*** Exercise data Section Begins ***
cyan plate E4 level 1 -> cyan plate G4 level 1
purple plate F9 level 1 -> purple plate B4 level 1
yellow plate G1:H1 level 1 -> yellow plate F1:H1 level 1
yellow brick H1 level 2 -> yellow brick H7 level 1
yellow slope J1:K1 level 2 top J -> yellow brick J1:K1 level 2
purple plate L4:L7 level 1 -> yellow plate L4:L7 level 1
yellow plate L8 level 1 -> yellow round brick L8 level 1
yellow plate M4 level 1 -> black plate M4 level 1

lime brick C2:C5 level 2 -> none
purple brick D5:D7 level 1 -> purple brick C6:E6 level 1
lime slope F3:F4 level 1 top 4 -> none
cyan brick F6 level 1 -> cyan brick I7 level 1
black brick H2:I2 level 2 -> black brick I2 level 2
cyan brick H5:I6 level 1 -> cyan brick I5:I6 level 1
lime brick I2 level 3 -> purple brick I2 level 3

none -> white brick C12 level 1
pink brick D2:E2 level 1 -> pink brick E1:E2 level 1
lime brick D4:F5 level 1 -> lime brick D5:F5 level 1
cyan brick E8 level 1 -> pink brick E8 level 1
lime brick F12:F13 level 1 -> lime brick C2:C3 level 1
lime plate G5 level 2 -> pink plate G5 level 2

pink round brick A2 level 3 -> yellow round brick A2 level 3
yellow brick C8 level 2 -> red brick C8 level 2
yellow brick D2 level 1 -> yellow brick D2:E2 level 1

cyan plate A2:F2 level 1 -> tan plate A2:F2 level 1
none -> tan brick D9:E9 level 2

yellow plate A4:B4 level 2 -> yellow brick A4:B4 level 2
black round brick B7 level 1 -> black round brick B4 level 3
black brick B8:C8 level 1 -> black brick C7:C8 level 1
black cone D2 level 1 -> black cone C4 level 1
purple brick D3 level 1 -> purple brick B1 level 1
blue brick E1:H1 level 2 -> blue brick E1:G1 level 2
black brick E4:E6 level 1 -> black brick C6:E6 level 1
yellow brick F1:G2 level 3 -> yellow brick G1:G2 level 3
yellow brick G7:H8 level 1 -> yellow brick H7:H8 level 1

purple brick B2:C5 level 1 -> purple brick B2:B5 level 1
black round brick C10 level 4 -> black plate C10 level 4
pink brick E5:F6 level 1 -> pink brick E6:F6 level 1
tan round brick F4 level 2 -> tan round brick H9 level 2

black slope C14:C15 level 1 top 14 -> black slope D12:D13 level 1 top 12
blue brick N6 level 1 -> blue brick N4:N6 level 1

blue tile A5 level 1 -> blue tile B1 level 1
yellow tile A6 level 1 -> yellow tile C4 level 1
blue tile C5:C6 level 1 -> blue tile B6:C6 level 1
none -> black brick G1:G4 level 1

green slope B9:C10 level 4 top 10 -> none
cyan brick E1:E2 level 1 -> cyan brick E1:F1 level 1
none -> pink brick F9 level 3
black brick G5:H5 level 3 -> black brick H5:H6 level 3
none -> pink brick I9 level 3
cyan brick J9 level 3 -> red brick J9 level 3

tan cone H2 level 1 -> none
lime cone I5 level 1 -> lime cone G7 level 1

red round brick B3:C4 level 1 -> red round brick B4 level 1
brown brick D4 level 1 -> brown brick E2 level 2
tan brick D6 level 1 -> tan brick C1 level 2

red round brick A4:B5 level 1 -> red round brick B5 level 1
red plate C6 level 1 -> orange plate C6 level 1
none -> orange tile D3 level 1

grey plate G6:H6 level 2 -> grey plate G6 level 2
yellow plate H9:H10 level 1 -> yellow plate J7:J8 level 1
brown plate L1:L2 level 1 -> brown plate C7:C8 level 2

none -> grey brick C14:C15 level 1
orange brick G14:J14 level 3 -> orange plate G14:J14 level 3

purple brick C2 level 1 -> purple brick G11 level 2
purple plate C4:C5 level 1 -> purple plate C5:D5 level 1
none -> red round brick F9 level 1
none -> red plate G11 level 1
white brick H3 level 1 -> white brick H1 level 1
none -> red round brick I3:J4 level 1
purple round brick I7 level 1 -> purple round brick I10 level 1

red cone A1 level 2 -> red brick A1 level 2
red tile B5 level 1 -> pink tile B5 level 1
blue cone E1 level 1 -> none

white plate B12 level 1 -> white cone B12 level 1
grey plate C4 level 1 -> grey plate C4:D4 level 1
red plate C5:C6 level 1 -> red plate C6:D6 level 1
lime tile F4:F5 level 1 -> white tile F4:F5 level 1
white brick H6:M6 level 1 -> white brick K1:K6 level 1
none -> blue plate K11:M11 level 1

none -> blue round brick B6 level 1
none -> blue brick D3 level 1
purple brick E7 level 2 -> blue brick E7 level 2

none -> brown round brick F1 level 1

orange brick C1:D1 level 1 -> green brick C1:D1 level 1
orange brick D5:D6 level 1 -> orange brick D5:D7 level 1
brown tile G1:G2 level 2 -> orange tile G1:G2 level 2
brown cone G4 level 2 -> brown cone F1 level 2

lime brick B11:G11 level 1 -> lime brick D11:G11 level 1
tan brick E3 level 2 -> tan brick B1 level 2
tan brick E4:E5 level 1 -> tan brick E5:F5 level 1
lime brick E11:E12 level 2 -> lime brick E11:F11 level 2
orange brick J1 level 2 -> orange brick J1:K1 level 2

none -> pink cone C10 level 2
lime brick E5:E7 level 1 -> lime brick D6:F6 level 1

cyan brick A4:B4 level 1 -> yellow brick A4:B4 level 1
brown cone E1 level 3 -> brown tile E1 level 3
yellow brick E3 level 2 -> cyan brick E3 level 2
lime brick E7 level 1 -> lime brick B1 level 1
*** Exercise data Section Ends ***
Using the data above, print exactly the lines from the line that contains "yellow plate M4" through the line that contains "none -> white brick C12 level 1", with both included.

_Finished exercise_:
yellow plate M4 level 1 -> black plate M4 level 1

lime brick C2:C5 level 2 -> none
purple brick D5:D7 level 1 -> purple brick C6:E6 level 1
lime slope F3:F4 level 1 top 4 -> none
cyan brick F6 level 1 -> cyan brick I7 level 1
black brick H2:I2 level 2 -> black brick I2 level 2
cyan brick H5:I6 level 1 -> cyan brick I5:I6 level 1
lime brick I2 level 3 -> purple brick I2 level 3

none -> white brick C12 level 1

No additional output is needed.